======== MATERIAL SUPPLIED

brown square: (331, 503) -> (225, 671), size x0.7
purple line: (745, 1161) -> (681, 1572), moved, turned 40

================
======== MATERIAL SUPPLIED

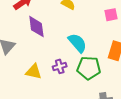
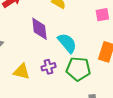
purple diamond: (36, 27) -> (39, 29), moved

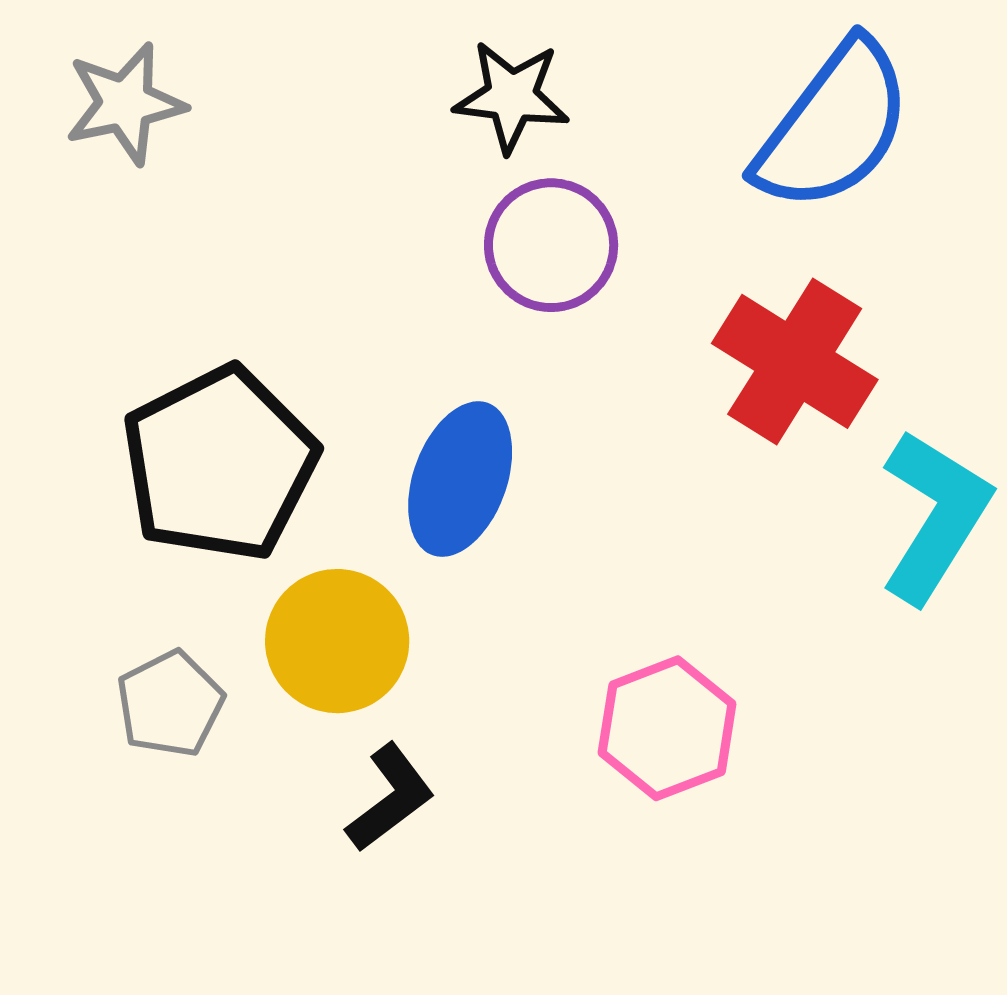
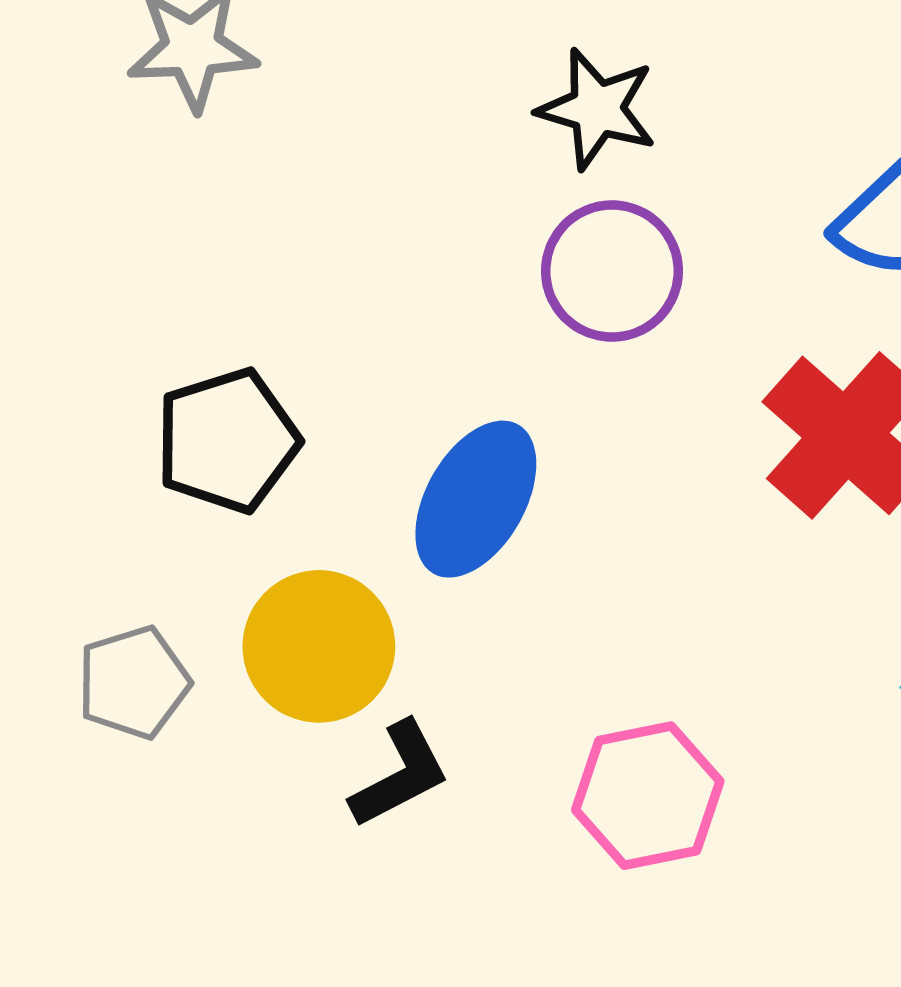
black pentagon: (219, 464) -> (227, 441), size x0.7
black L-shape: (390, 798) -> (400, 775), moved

================

## WORK ITEM:
Copy out the lines above with "purple" in them.

## SOLUTION FOR THIS EXERCISE:
purple line: (745, 1161) -> (681, 1572), moved, turned 40
purple diamond: (36, 27) -> (39, 29), moved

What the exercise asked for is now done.